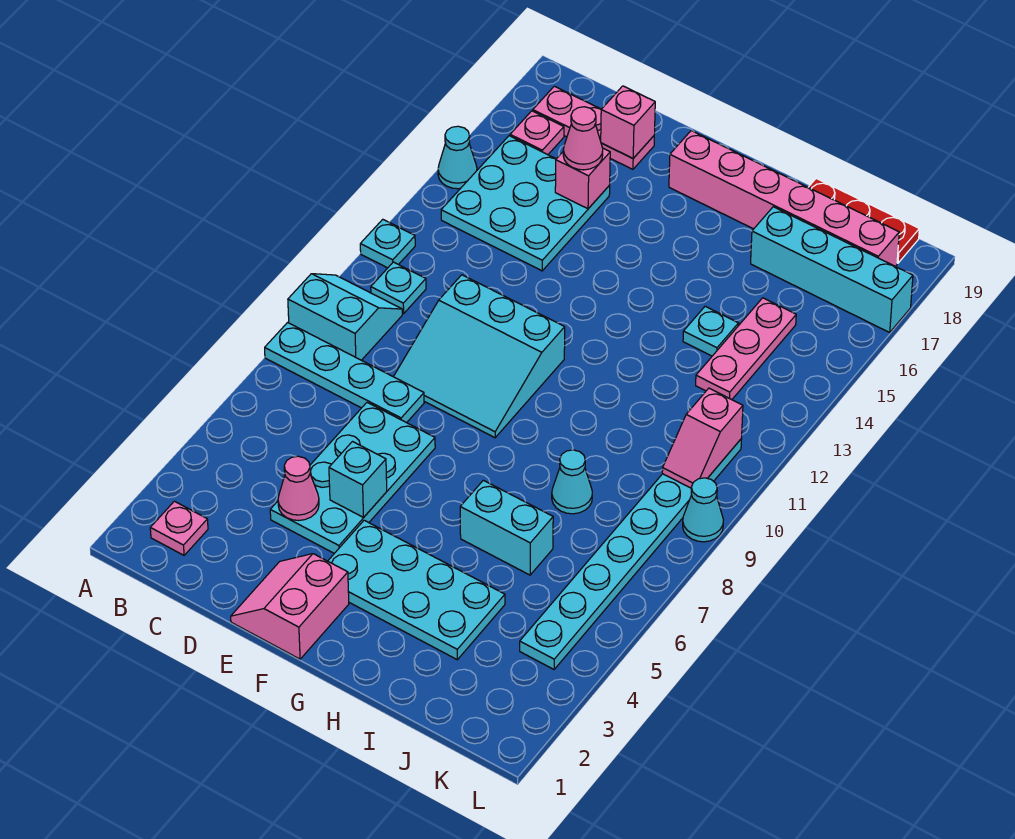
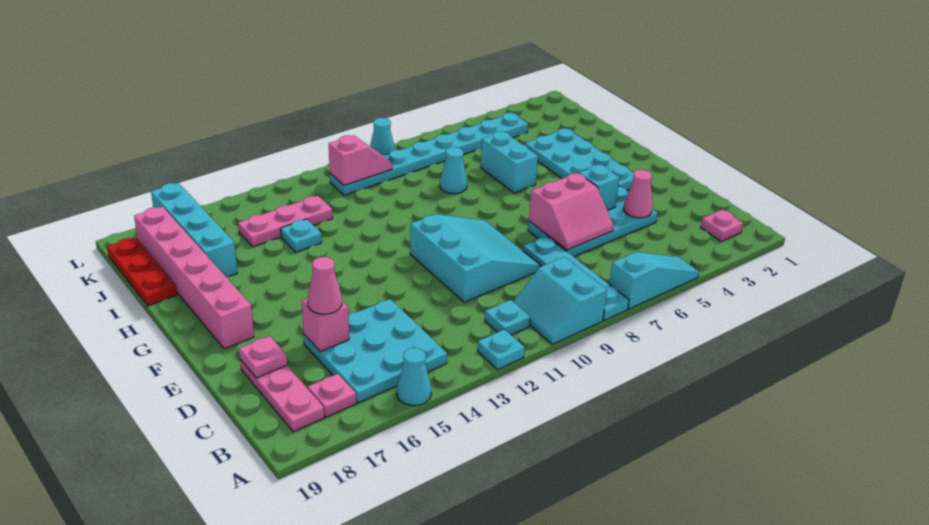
none -> cyan slope A5:A7 level 1 top 7
pink brick D18 level 2 -> pink plate D18 level 2
pink slope E1:F2 level 1 top F -> pink slope D6:E7 level 2 top E

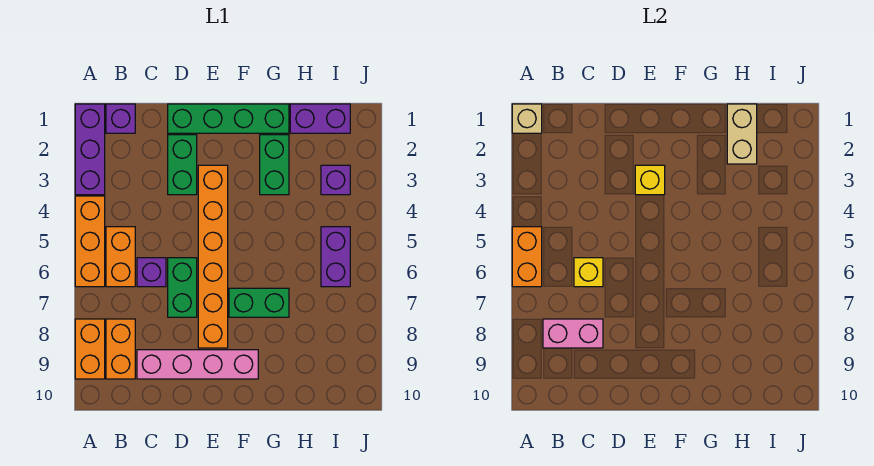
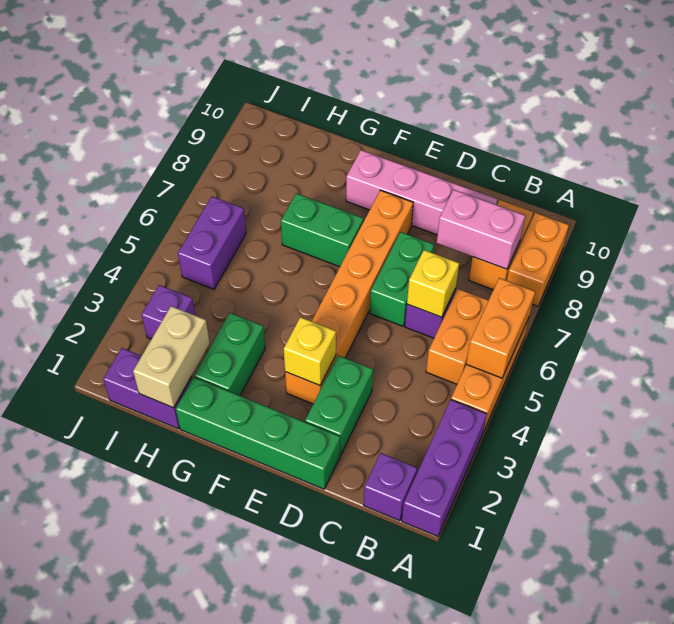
tan brick A1 level 2 -> none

AIM OF THE TASK: The answer is a count and nothing more: lines above that contain "none".

EXPECTED OUTPUT: 2